What needs to be done —
An exact copy of every record, without the pictures, is what should come back.

+---+

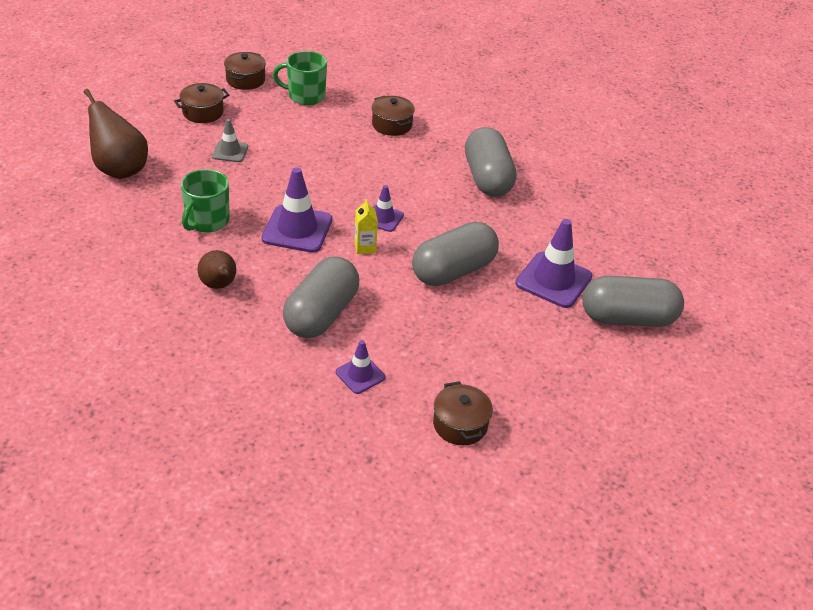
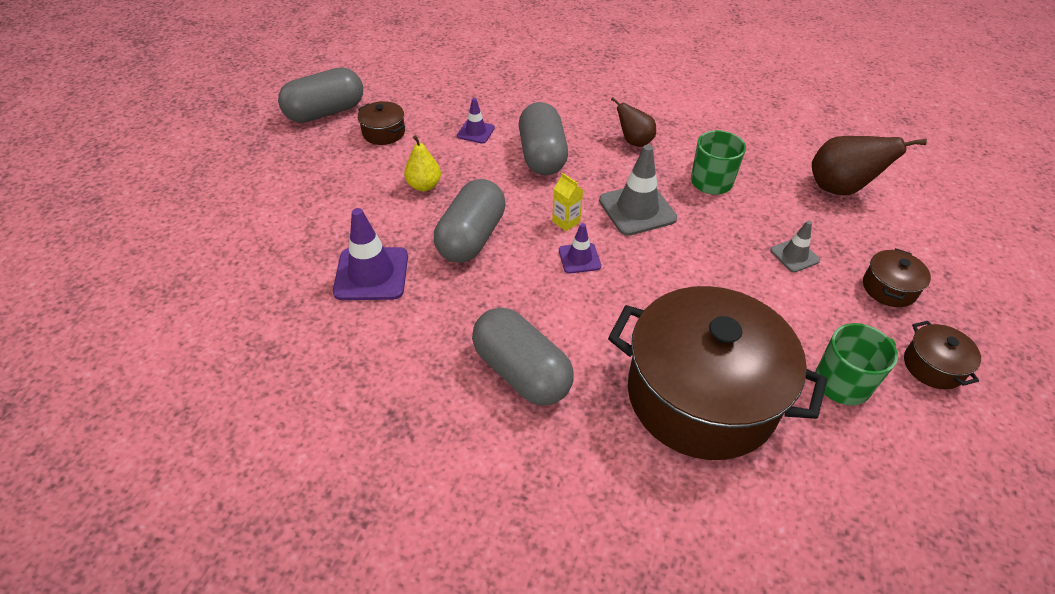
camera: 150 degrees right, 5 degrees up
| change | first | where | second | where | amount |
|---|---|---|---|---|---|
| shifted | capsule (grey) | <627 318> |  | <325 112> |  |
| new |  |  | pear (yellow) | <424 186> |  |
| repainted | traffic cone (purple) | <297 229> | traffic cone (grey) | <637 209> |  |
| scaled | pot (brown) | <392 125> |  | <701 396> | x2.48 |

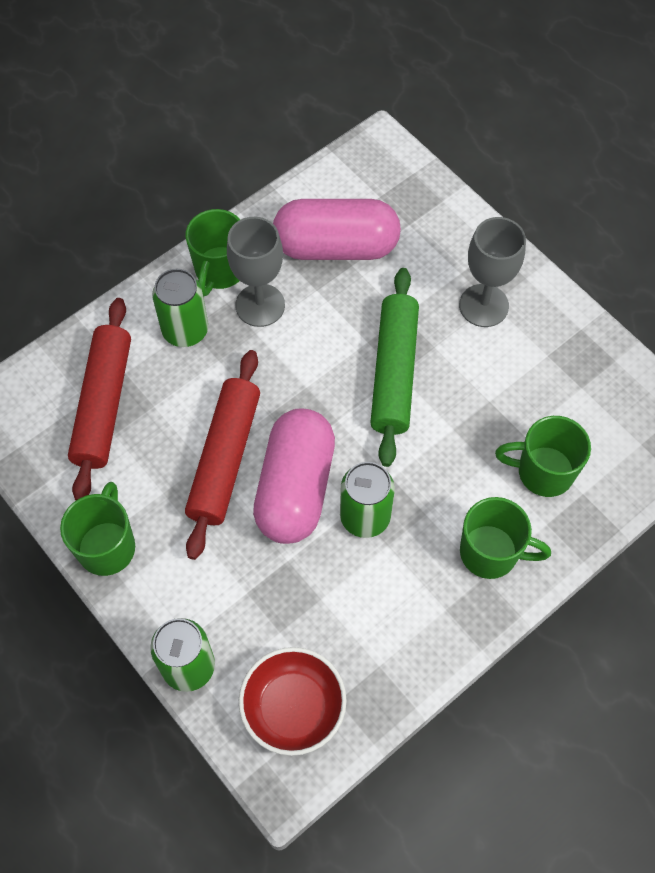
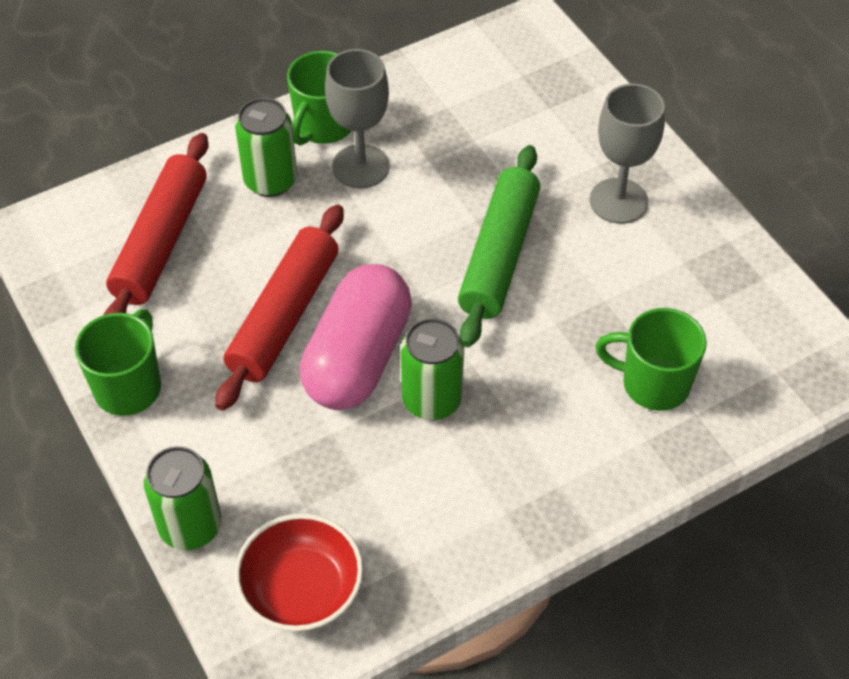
camera: 10 degrees right, 10 degrees down
| change | first | where | second | where | amount |
|---|---|---|---|---|---|
| gone | capsule (pink) | <336 246> |  |  |  |
| gone | mug (green) | <491 553> |  |  |  |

+---+

Response to this task —
camera: 150 degrees right, 5 degrees up
| change | first | where | second | where | amount |
|---|---|---|---|---|---|
| shifted | capsule (grey) | <627 318> |  | <325 112> |  |
| new |  |  | pear (yellow) | <424 186> |  |
| repainted | traffic cone (purple) | <297 229> | traffic cone (grey) | <637 209> |  |
| scaled | pot (brown) | <392 125> |  | <701 396> | x2.48 |

camera: 10 degrees right, 10 degrees down
| change | first | where | second | where | amount |
|---|---|---|---|---|---|
| gone | capsule (pink) | <336 246> |  |  |  |
| gone | mug (green) | <491 553> |  |  |  |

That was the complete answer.